## [YOUR GOAL]
Copy the records that follow exactly as written, but not their pictures.

## [INFORMATION SUPPLIED]
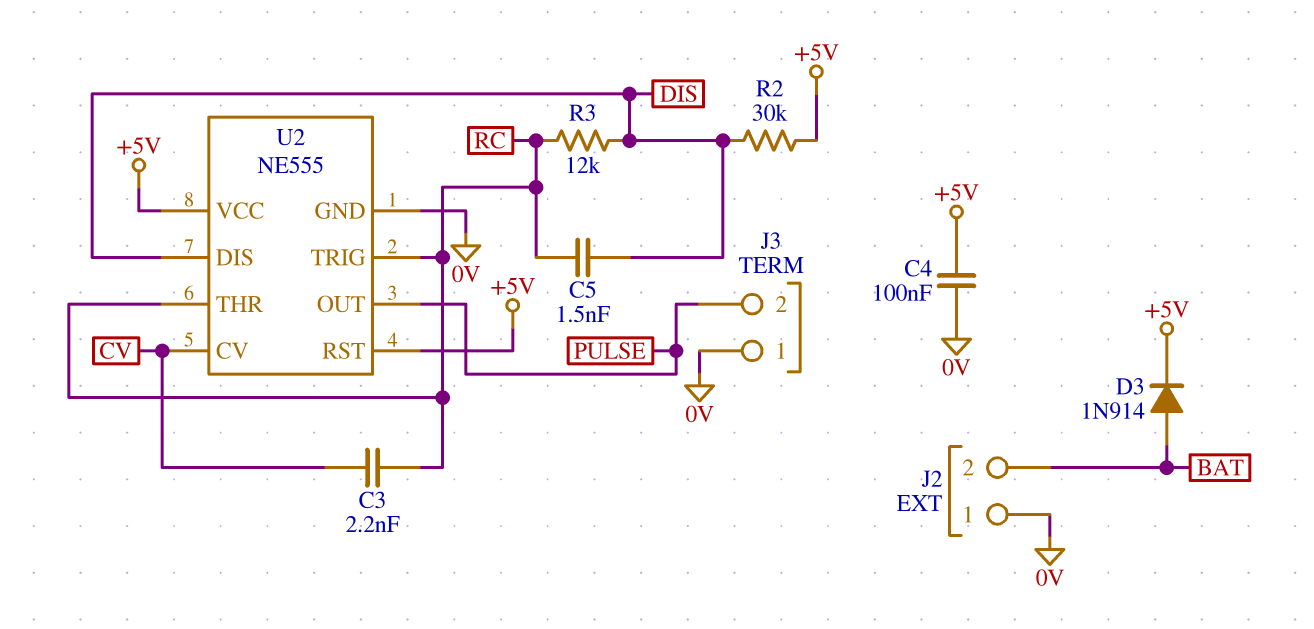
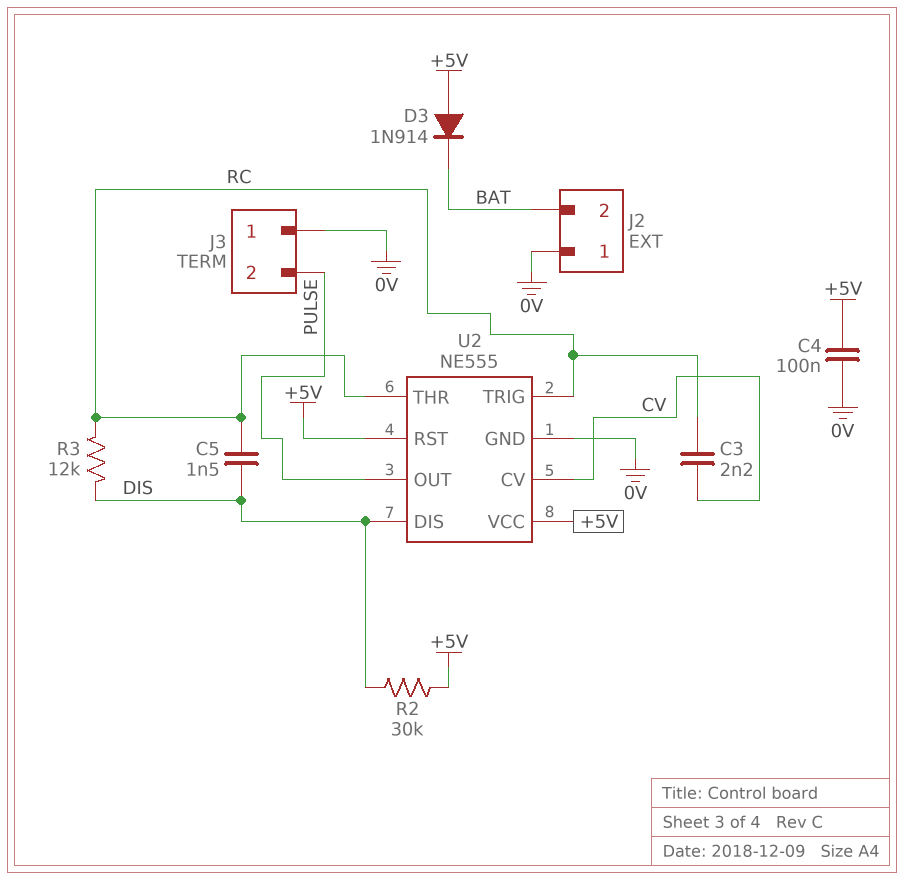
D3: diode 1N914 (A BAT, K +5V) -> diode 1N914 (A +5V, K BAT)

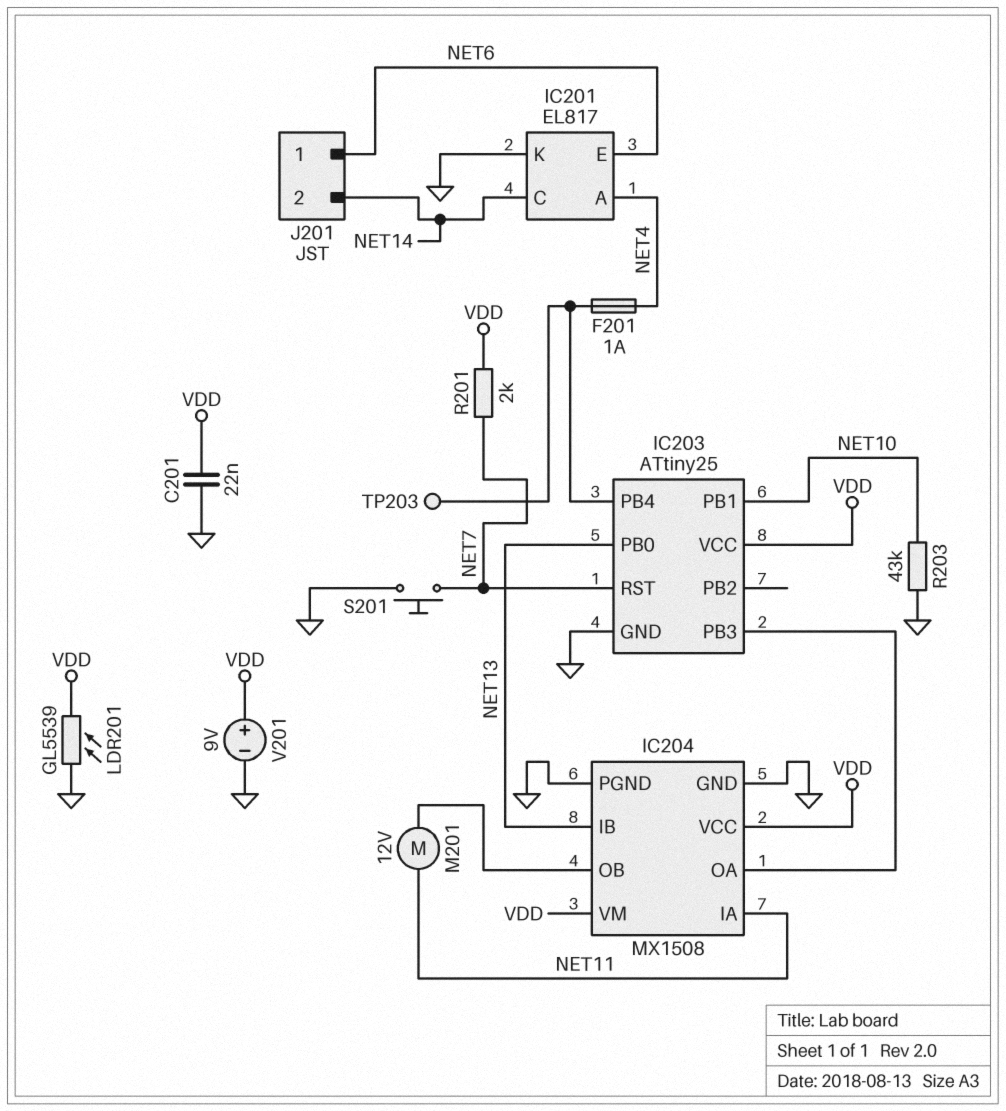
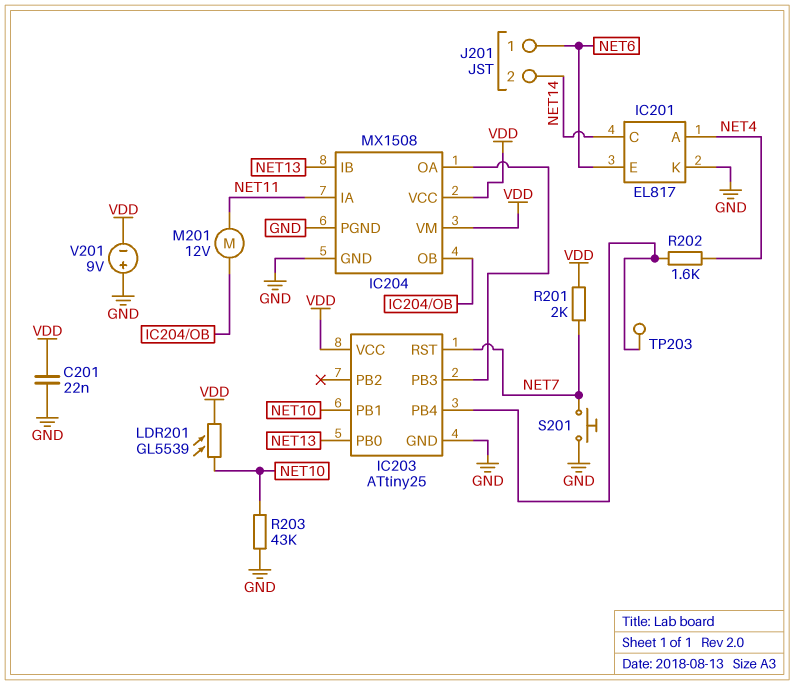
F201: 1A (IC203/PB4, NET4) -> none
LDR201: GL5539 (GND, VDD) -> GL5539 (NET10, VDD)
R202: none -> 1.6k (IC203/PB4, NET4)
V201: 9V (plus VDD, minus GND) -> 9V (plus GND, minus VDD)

## [RESULT BELOW]
D3: diode 1N914 (A BAT, K +5V) -> diode 1N914 (A +5V, K BAT)

F201: 1A (IC203/PB4, NET4) -> none
LDR201: GL5539 (GND, VDD) -> GL5539 (NET10, VDD)
R202: none -> 1.6k (IC203/PB4, NET4)
V201: 9V (plus VDD, minus GND) -> 9V (plus GND, minus VDD)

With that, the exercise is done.